When you find the line with "J1 pin 2: DGND -> n22" among the records below, reproduce it and each line after it exactly, ending with the line with "U21: XOR CD4070".

----- Dataset records -----

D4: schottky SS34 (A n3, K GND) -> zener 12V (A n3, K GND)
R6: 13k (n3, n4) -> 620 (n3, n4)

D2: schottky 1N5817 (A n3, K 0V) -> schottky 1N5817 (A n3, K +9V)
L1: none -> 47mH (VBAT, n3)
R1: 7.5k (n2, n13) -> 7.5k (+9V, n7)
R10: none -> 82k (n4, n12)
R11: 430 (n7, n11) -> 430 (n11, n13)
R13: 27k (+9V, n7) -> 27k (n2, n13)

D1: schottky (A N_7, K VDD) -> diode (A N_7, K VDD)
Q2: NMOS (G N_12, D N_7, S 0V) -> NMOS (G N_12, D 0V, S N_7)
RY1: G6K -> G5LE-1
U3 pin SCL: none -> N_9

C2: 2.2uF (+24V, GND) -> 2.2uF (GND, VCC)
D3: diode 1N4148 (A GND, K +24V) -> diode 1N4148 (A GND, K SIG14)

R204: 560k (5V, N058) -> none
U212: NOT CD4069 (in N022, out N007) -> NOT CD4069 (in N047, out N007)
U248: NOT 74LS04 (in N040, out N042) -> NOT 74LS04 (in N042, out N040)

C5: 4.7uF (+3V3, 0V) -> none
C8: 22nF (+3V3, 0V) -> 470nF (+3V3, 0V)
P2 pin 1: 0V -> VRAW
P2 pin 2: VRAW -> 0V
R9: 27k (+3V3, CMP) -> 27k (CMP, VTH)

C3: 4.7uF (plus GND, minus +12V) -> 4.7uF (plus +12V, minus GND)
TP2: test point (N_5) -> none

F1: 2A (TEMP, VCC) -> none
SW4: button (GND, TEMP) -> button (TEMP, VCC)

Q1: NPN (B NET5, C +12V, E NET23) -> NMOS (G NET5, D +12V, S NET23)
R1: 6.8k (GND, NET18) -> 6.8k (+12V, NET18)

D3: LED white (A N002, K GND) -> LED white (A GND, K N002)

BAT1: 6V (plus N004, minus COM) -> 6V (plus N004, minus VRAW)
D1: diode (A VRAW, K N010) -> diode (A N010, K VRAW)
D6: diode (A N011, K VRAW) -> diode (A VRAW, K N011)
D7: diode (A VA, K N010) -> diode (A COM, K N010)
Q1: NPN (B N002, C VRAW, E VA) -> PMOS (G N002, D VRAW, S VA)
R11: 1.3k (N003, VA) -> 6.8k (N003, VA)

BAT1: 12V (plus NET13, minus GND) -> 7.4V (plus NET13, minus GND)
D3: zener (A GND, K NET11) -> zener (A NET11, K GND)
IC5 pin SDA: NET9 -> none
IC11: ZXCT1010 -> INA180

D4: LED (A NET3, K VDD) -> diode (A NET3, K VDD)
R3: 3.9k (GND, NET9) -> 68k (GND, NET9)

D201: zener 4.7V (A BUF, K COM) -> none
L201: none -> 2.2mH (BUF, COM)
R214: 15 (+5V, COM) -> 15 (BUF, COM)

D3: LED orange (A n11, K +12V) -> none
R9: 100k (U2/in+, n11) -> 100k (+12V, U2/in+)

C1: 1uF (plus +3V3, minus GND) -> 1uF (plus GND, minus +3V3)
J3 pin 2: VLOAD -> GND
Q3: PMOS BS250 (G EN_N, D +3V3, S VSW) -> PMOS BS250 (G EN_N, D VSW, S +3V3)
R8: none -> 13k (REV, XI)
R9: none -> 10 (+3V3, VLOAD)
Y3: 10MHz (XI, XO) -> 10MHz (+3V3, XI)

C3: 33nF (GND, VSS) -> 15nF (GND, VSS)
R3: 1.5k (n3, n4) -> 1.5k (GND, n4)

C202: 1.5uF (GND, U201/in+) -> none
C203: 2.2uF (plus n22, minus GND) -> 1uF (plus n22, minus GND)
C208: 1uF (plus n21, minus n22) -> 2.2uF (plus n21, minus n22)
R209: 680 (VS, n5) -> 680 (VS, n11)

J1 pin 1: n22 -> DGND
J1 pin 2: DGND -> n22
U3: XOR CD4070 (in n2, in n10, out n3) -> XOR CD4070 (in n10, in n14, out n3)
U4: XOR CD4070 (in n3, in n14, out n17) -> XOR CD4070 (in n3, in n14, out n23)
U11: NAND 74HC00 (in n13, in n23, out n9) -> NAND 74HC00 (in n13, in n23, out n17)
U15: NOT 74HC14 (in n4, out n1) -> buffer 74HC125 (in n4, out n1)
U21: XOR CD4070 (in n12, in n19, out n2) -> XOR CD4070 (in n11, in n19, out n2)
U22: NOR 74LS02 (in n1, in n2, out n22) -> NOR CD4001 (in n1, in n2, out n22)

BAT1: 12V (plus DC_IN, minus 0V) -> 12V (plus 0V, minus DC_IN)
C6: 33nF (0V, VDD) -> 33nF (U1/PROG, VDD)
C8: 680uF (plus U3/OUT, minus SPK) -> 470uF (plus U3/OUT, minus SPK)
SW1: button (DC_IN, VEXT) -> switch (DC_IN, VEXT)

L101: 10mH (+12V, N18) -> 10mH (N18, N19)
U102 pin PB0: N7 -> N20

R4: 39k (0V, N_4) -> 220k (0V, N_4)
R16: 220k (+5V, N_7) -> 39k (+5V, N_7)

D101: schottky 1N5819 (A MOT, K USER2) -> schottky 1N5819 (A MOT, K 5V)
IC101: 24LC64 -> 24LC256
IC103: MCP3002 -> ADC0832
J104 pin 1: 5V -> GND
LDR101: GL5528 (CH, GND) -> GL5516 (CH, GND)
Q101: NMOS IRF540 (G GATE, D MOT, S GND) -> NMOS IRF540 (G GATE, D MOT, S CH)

-----

● Reply to the task:
J1 pin 2: DGND -> n22
U3: XOR CD4070 (in n2, in n10, out n3) -> XOR CD4070 (in n10, in n14, out n3)
U4: XOR CD4070 (in n3, in n14, out n17) -> XOR CD4070 (in n3, in n14, out n23)
U11: NAND 74HC00 (in n13, in n23, out n9) -> NAND 74HC00 (in n13, in n23, out n17)
U15: NOT 74HC14 (in n4, out n1) -> buffer 74HC125 (in n4, out n1)
U21: XOR CD4070 (in n12, in n19, out n2) -> XOR CD4070 (in n11, in n19, out n2)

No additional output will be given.